SUPPLIED ENTRIES:

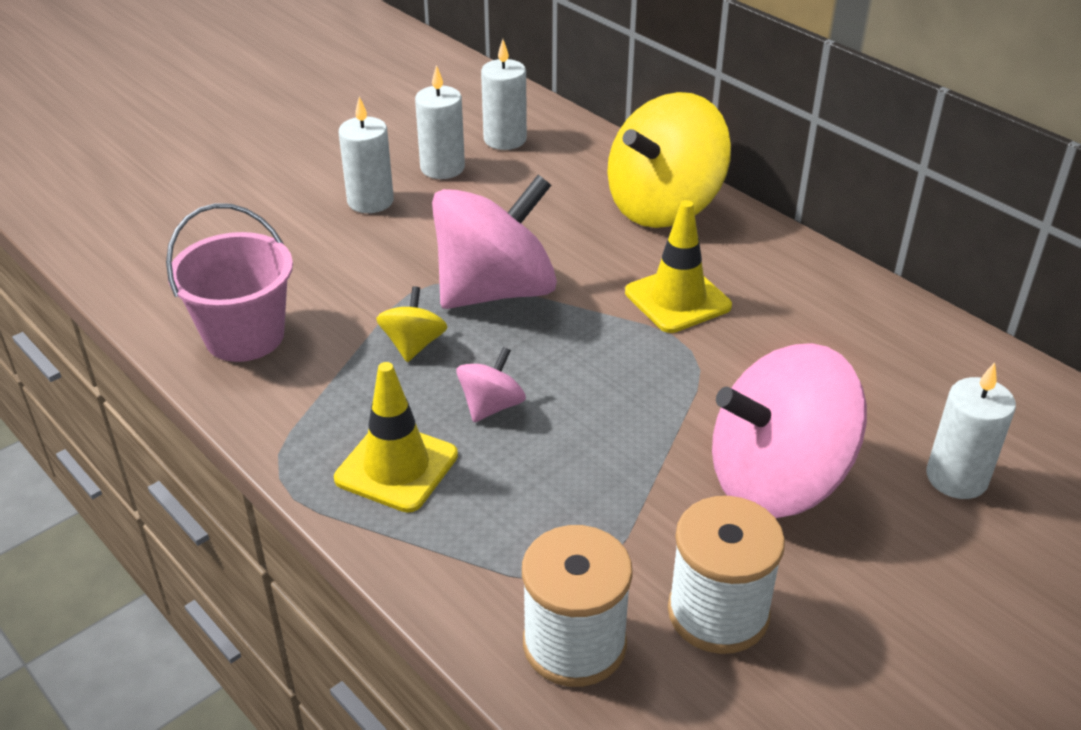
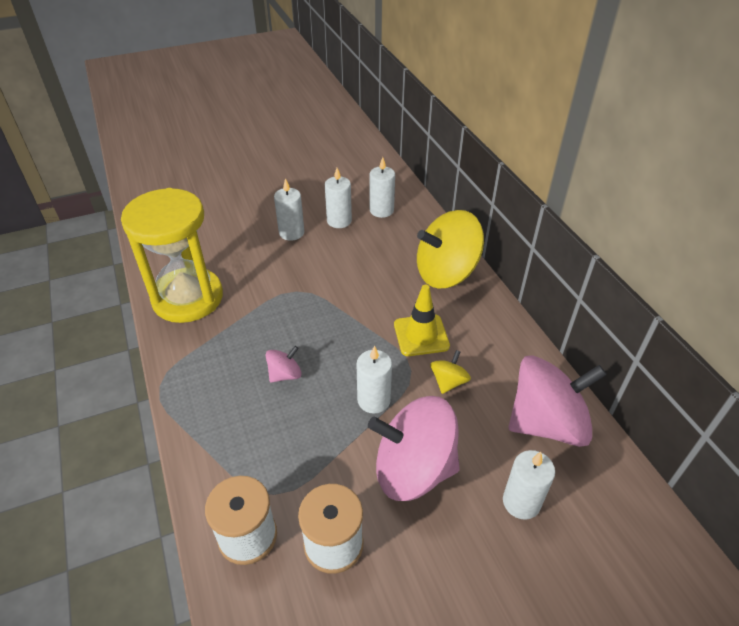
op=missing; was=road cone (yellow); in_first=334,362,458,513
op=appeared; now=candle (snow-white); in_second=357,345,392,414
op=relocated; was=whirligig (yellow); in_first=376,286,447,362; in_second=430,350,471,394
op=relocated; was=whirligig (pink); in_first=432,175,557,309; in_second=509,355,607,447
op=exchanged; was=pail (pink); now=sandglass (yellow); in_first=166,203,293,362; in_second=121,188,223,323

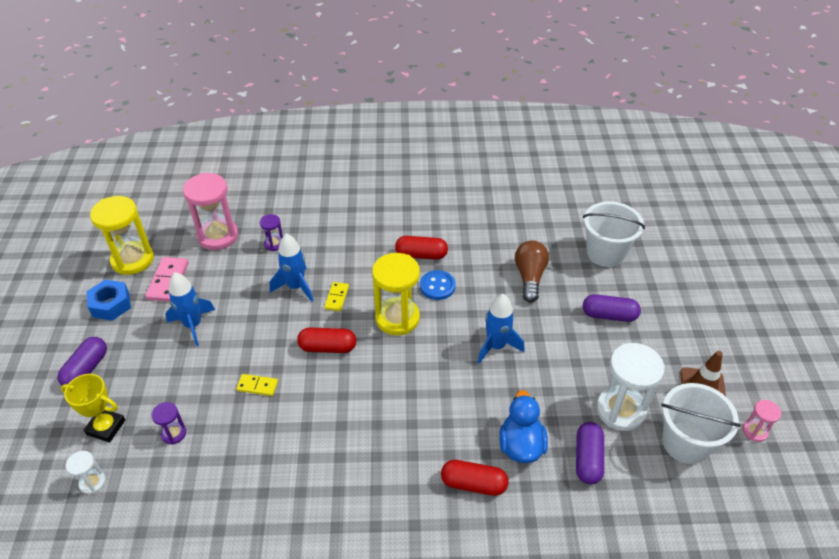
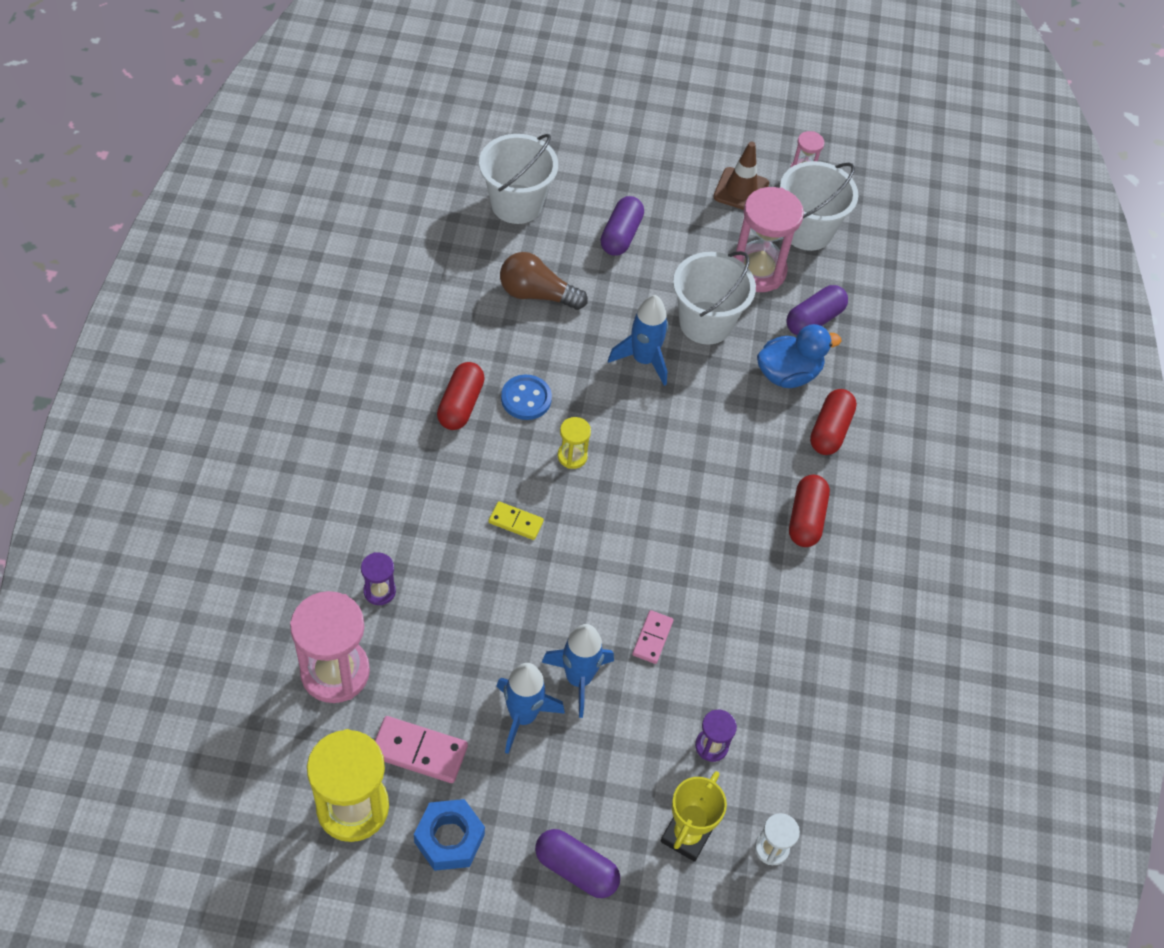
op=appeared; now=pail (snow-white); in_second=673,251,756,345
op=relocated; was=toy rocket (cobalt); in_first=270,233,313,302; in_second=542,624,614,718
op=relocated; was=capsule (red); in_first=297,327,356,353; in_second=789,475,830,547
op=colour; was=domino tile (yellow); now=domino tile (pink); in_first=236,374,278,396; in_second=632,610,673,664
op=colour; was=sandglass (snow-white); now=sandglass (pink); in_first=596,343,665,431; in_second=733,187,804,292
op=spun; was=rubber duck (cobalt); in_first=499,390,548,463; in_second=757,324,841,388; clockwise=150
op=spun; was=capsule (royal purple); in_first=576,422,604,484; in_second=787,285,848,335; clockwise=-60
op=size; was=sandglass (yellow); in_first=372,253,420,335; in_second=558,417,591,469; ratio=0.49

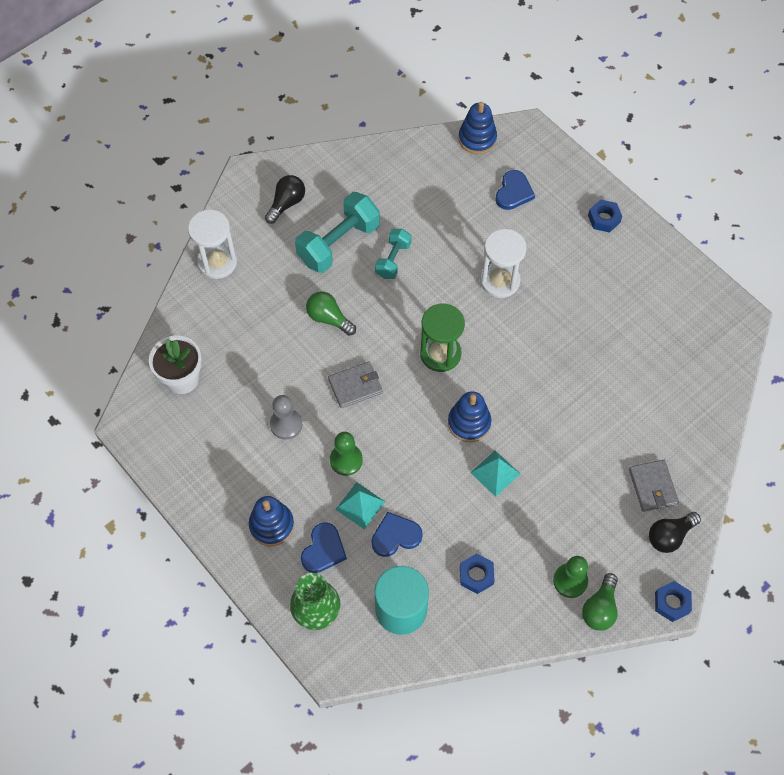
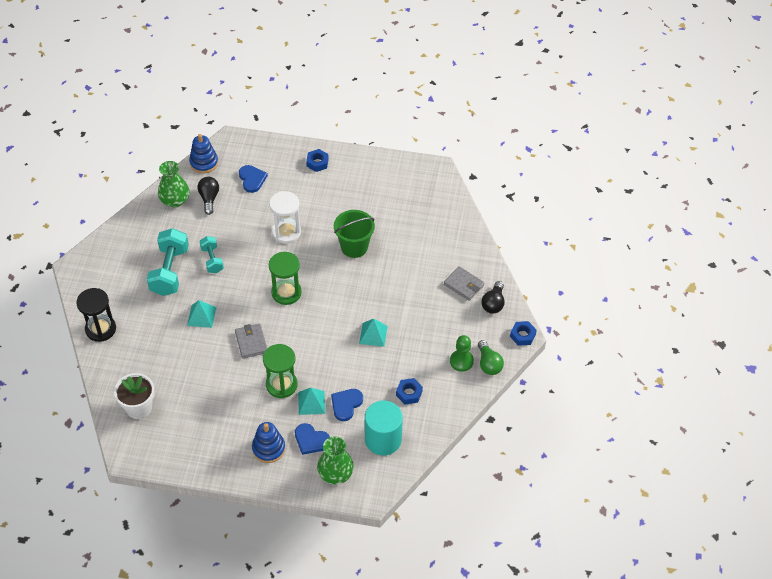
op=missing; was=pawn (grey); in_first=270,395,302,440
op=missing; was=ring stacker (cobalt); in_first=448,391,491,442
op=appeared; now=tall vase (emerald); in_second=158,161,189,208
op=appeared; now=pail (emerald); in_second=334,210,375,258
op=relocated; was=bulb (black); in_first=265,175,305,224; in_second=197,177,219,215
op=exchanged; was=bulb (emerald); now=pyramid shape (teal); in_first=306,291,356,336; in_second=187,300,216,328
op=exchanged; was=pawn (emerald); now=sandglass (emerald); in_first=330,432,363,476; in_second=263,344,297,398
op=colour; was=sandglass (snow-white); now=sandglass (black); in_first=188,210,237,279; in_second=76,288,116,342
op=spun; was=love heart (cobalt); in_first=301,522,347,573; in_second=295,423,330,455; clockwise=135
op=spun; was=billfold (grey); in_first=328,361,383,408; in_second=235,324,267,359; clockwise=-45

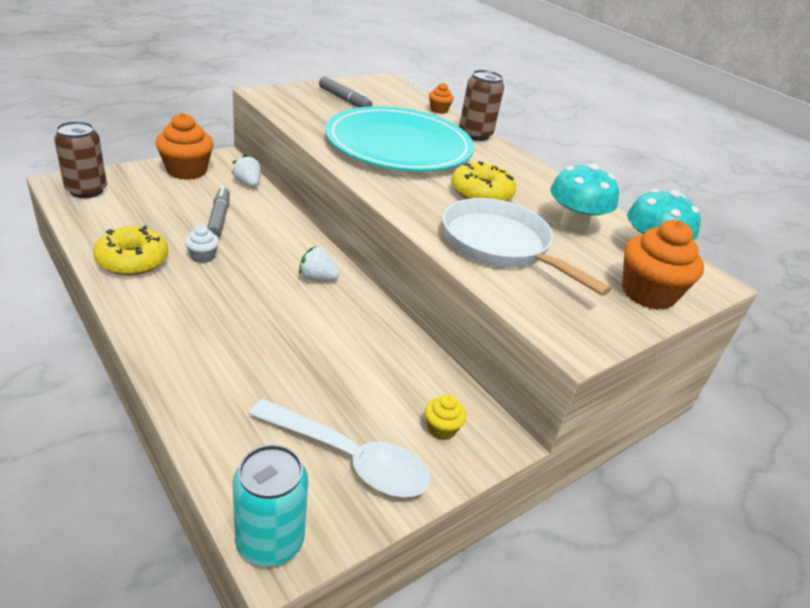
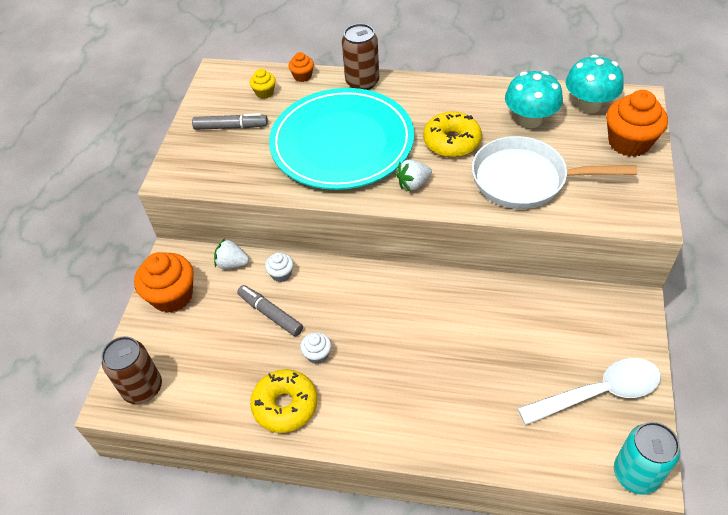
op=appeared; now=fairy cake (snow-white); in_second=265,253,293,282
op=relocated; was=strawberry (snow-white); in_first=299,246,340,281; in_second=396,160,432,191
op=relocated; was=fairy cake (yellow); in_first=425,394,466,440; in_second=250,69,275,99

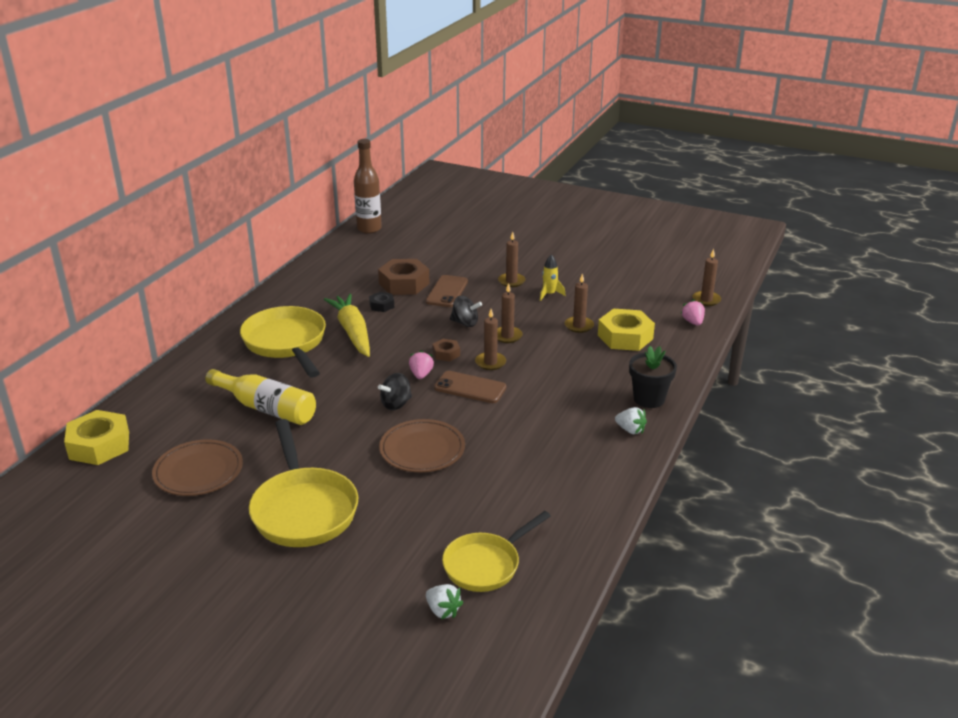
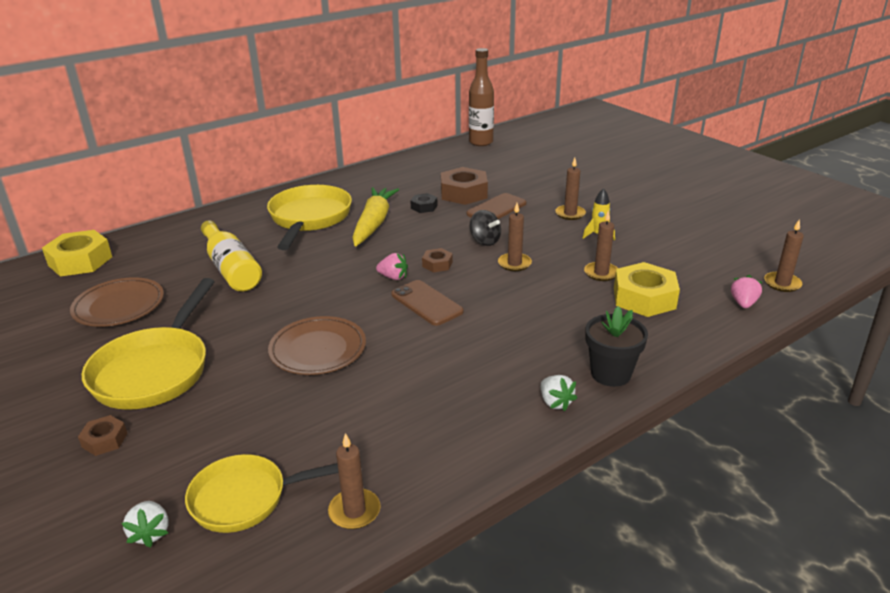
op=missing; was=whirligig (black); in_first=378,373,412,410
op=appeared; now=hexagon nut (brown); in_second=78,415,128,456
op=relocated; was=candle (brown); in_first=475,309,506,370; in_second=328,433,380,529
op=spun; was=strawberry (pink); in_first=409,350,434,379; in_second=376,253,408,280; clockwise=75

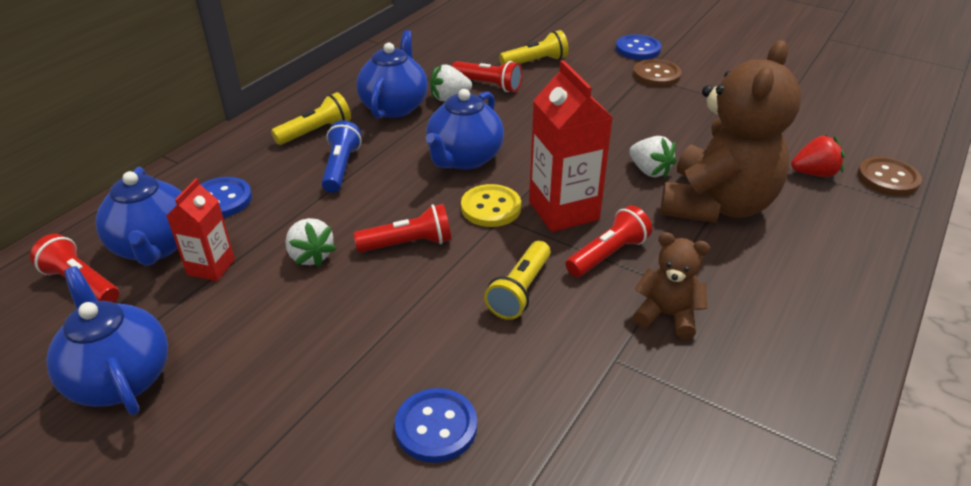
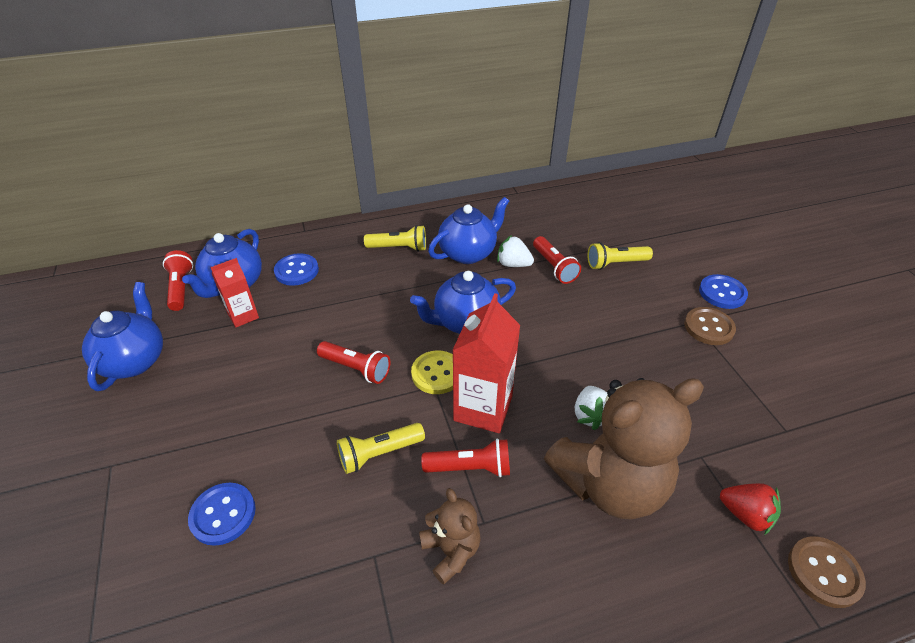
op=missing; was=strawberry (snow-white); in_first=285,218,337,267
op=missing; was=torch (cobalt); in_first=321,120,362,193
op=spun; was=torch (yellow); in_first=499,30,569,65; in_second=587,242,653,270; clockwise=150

TASK GOAL:
Give an exact copy of the lines above from the line with "op=relocated; was=whirligig (yellow);" up to and including the line with "op=relocated; was=whirligig (pink);", and leave everything else out.

OUTPUT:
op=relocated; was=whirligig (yellow); in_first=376,286,447,362; in_second=430,350,471,394
op=relocated; was=whirligig (pink); in_first=432,175,557,309; in_second=509,355,607,447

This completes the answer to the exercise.